Aim of the exercise: From the data below, return the exact lines starting at the line containing "green trophy: 2 -> 1" and ending at the line containing "orange cube: 3 -> 5", both included, and nothing else.

Scene difference descriptions:
- Opening Delimiter -

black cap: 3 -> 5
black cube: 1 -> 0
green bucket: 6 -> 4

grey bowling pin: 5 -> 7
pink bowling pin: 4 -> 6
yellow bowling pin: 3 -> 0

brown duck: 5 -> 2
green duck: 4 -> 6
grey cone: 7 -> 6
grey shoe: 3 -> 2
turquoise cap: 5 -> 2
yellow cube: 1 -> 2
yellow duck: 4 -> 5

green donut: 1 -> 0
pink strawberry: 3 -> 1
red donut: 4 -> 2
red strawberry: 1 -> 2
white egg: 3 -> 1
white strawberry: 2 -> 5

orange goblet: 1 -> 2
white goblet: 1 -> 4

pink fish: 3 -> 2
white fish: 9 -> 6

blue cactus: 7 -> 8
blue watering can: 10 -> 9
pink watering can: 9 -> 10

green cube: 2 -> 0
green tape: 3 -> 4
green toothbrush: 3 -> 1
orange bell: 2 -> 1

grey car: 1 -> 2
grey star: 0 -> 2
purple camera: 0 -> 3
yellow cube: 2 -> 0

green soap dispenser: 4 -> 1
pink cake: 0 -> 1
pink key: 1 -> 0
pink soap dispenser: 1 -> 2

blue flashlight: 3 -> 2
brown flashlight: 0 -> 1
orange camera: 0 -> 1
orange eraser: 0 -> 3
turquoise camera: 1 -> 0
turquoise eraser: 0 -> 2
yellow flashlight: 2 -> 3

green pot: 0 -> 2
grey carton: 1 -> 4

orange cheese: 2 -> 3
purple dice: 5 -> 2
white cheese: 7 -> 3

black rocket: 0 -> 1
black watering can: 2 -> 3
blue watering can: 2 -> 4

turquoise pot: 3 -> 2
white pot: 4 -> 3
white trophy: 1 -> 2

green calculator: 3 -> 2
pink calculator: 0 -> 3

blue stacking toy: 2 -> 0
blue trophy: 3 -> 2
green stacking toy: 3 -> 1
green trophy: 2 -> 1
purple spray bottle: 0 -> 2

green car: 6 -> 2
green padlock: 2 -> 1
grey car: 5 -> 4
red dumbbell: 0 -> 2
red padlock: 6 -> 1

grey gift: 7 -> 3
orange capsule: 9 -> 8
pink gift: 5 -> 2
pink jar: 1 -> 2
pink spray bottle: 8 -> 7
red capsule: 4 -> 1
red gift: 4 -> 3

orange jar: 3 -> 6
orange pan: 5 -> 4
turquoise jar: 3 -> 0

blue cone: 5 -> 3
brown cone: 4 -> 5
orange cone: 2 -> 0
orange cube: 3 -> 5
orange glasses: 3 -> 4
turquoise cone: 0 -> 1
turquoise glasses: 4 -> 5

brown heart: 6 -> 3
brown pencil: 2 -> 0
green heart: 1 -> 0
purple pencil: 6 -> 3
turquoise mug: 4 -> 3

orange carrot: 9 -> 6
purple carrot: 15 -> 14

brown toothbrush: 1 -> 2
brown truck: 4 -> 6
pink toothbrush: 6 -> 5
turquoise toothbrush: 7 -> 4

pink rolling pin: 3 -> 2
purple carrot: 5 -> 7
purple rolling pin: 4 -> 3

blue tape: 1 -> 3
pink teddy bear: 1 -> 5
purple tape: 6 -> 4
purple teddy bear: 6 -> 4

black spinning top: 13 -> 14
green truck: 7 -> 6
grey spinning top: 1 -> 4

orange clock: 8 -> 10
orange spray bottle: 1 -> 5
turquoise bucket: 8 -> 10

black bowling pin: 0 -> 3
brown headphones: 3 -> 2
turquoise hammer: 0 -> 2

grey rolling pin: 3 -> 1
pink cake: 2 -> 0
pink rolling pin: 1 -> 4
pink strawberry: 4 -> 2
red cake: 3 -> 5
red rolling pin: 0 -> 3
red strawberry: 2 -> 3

- Closing Delimiter -

Solution to this task:
green trophy: 2 -> 1
purple spray bottle: 0 -> 2

green car: 6 -> 2
green padlock: 2 -> 1
grey car: 5 -> 4
red dumbbell: 0 -> 2
red padlock: 6 -> 1

grey gift: 7 -> 3
orange capsule: 9 -> 8
pink gift: 5 -> 2
pink jar: 1 -> 2
pink spray bottle: 8 -> 7
red capsule: 4 -> 1
red gift: 4 -> 3

orange jar: 3 -> 6
orange pan: 5 -> 4
turquoise jar: 3 -> 0

blue cone: 5 -> 3
brown cone: 4 -> 5
orange cone: 2 -> 0
orange cube: 3 -> 5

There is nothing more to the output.